Below are the records. Retype exactly the lines between the lines holding "none -> yellow tile K8 level 1" and "blue tile N1 level", inclusive.

####

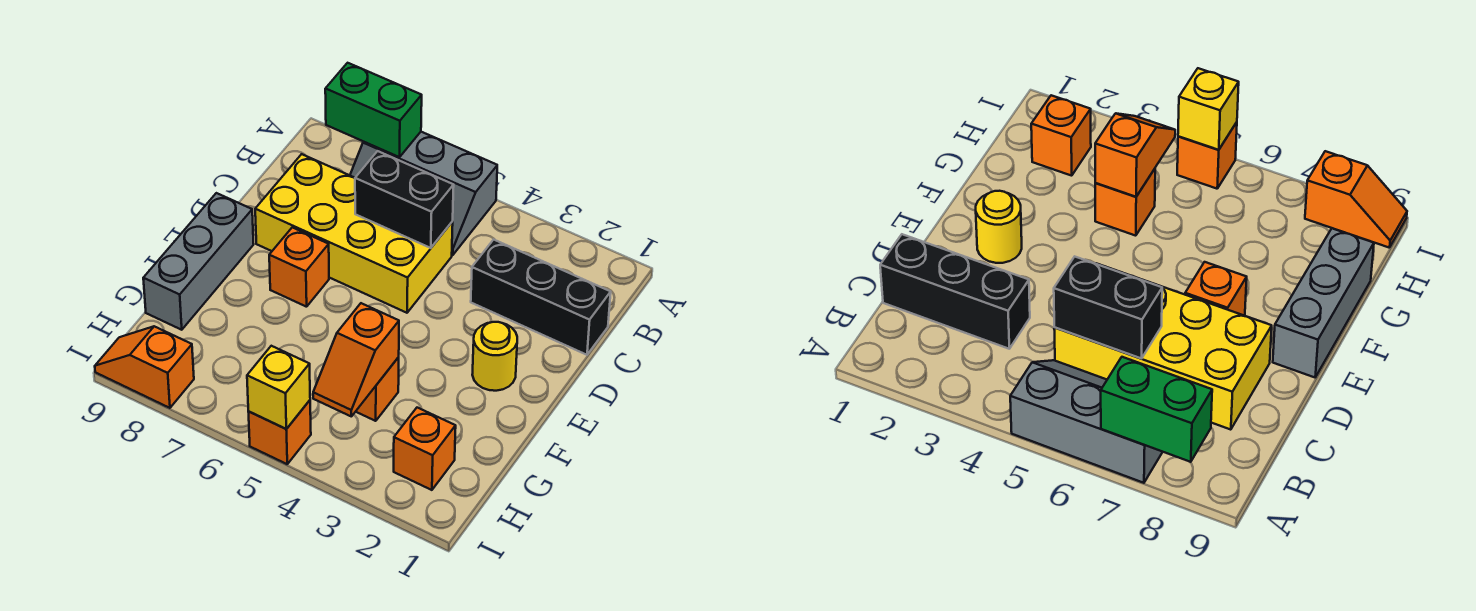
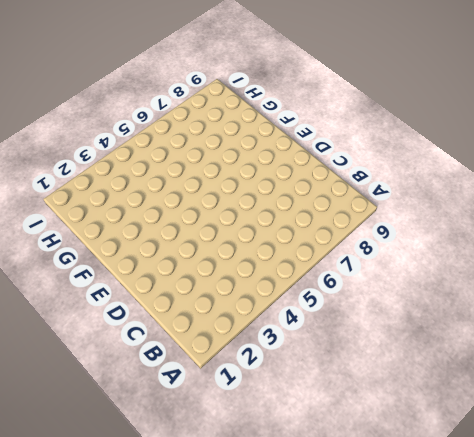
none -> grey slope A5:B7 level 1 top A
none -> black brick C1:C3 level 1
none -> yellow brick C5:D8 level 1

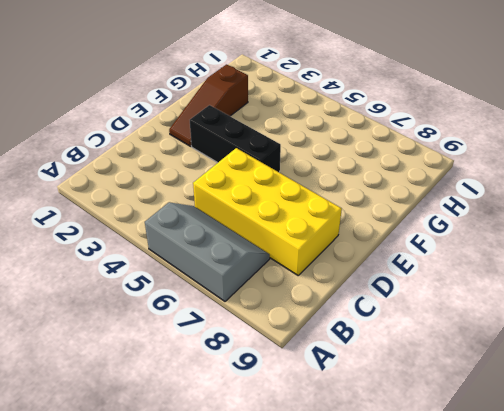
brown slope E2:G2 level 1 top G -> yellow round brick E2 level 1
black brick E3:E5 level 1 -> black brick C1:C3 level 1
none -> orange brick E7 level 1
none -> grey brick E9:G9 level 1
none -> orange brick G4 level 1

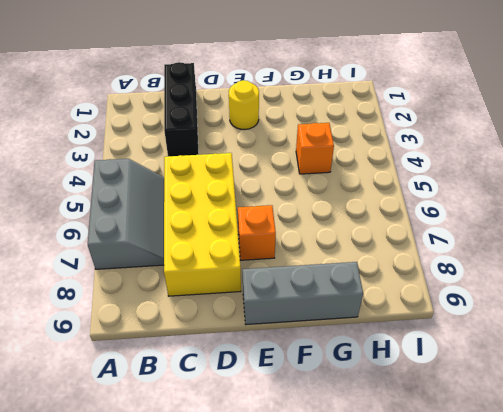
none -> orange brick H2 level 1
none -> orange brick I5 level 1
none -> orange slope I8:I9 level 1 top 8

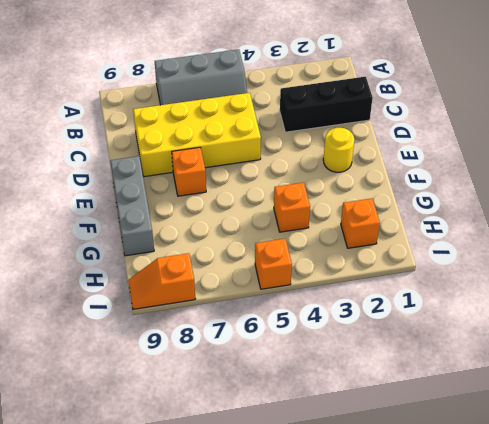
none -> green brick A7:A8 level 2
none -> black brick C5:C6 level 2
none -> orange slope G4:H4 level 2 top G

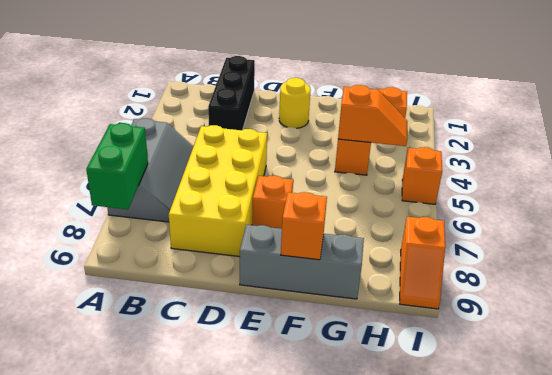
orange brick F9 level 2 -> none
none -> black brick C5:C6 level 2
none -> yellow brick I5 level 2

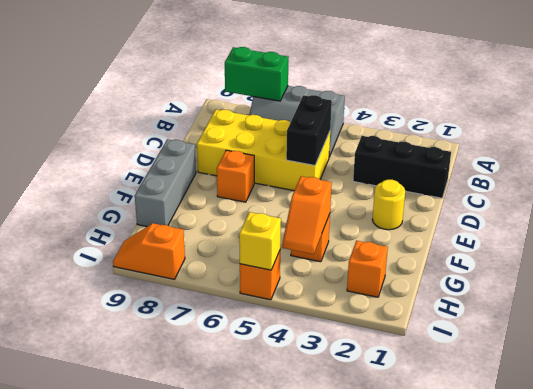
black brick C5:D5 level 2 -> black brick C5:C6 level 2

####

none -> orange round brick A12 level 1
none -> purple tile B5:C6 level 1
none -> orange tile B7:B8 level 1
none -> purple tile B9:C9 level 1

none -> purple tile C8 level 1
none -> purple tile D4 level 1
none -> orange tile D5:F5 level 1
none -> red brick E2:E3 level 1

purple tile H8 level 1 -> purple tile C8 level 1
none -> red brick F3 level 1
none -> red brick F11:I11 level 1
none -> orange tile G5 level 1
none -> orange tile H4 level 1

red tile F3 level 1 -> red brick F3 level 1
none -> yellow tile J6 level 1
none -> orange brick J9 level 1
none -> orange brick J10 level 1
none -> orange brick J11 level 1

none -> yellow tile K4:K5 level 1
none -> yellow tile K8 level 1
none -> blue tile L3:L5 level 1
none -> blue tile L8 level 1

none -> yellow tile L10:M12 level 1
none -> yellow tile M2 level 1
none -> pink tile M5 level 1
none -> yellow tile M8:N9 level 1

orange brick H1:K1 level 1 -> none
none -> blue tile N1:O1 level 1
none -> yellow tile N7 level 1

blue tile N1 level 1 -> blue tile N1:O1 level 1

####

**Task answer:**
none -> yellow tile K8 level 1
none -> blue tile L3:L5 level 1
none -> blue tile L8 level 1

none -> yellow tile L10:M12 level 1
none -> yellow tile M2 level 1
none -> pink tile M5 level 1
none -> yellow tile M8:N9 level 1

orange brick H1:K1 level 1 -> none
none -> blue tile N1:O1 level 1
none -> yellow tile N7 level 1

blue tile N1 level 1 -> blue tile N1:O1 level 1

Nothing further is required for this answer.